PROBLEM STATEMENT:
Reproduce the records word for word, apart from the images they contain.

(Object state comparisons)
[Start of section]

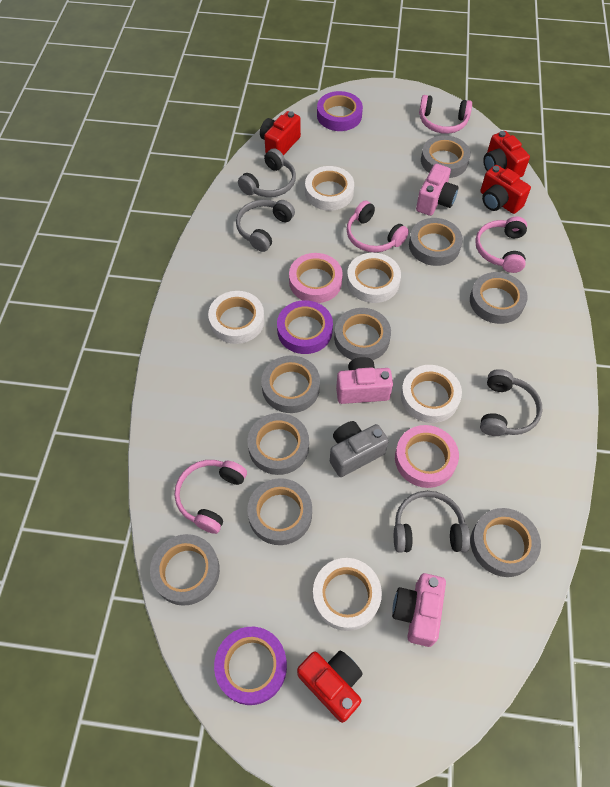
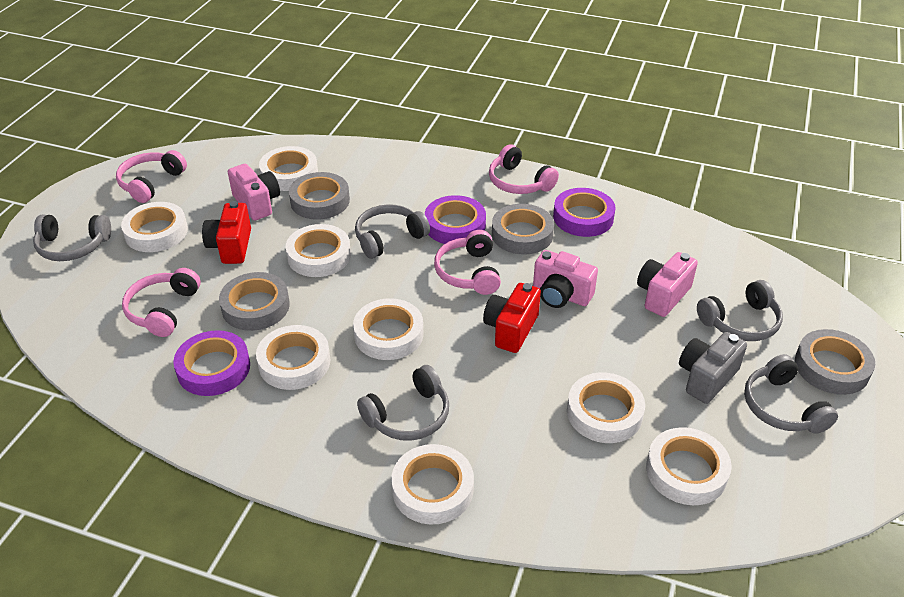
grey headphones: 4 -> 5
grey tape: 9 -> 4
pink tape: 2 -> 0
red camera: 4 -> 2
white tape: 5 -> 8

[End of section]

ANSWER SECTION:
grey headphones: 4 -> 5
grey tape: 9 -> 4
pink tape: 2 -> 0
red camera: 4 -> 2
white tape: 5 -> 8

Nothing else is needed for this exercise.